Content starts

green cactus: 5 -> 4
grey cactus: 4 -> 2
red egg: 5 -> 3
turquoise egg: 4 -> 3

Content ends
Content starts

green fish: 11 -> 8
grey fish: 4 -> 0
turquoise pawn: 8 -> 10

Content ends

_YOUR GOAL_.
Proceeding from the line containing "green cactus: 5 -> 4" through the line containing "turquoise egg: 4 -> 3", transcribe the lines above exactly, both end lines included.

_TASK SOLUTION_.
green cactus: 5 -> 4
grey cactus: 4 -> 2
red egg: 5 -> 3
turquoise egg: 4 -> 3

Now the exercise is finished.